(Coordinate-based change listings)
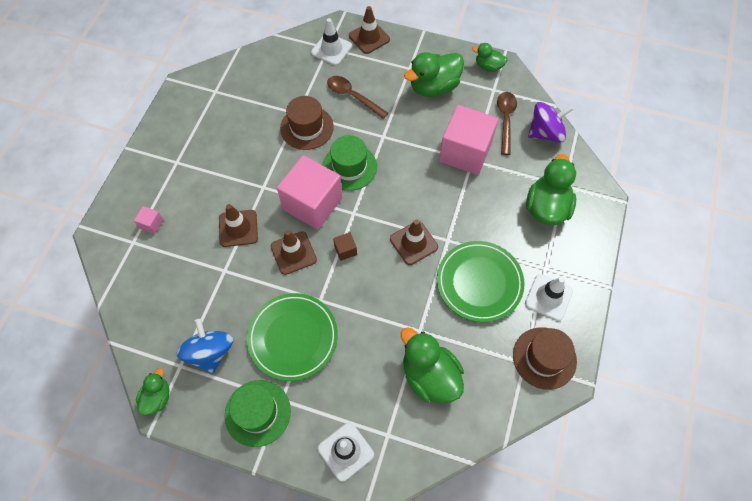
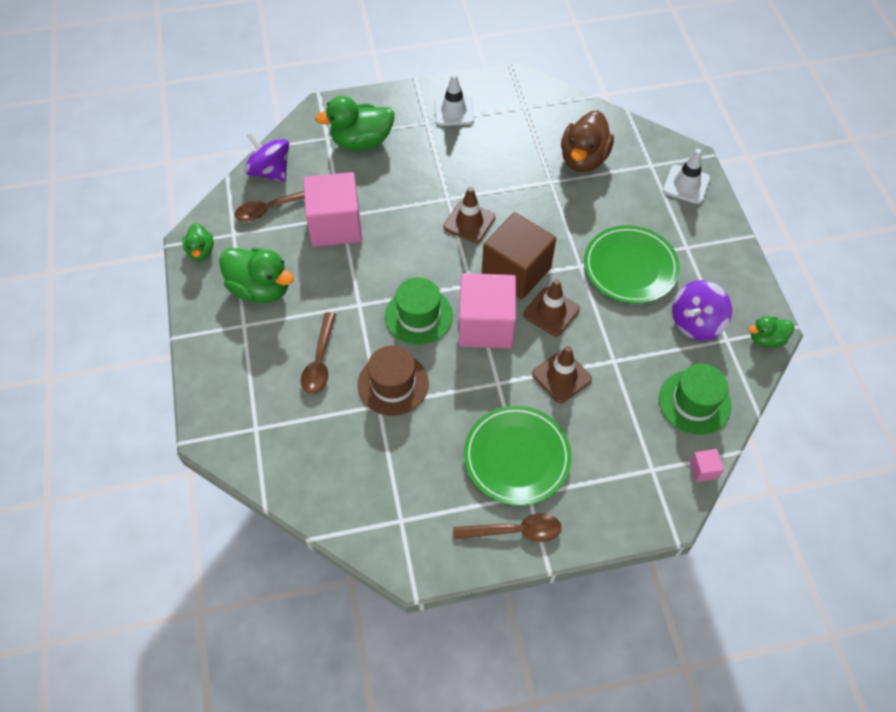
camera: 120 degrees left, 5 degrees down
(151, 224) = (619, 465): pink cube -> pink cube (703, 470)
(161, 143) = (515, 531): none -> brown spoon
(210, 352) = (696, 323): blue spinning top -> purple spinning top
(257, 413) = (711, 257): green hat -> green hat (694, 402)
(331, 49) = (257, 422): white traffic cone -> none
(345, 250) = (516, 271): brown cube -> brown cube, size x2.50
(369, 38) = (215, 390): brown traffic cone -> none
(429, 376) = (583, 159): green duck -> brown duck
(479, 282) = (474, 160): green plate -> green plate (517, 457)
(544, 358) = (510, 96): brown hat -> none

TASK PROMPT - Transcribe all of the records above exactly; no image should appear in what you write.

RESULT BELOW -
camera: 120 degrees left, 5 degrees down
(151, 224) = (619, 465): pink cube -> pink cube (703, 470)
(161, 143) = (515, 531): none -> brown spoon
(210, 352) = (696, 323): blue spinning top -> purple spinning top
(257, 413) = (711, 257): green hat -> green hat (694, 402)
(331, 49) = (257, 422): white traffic cone -> none
(345, 250) = (516, 271): brown cube -> brown cube, size x2.50
(369, 38) = (215, 390): brown traffic cone -> none
(429, 376) = (583, 159): green duck -> brown duck
(479, 282) = (474, 160): green plate -> green plate (517, 457)
(544, 358) = (510, 96): brown hat -> none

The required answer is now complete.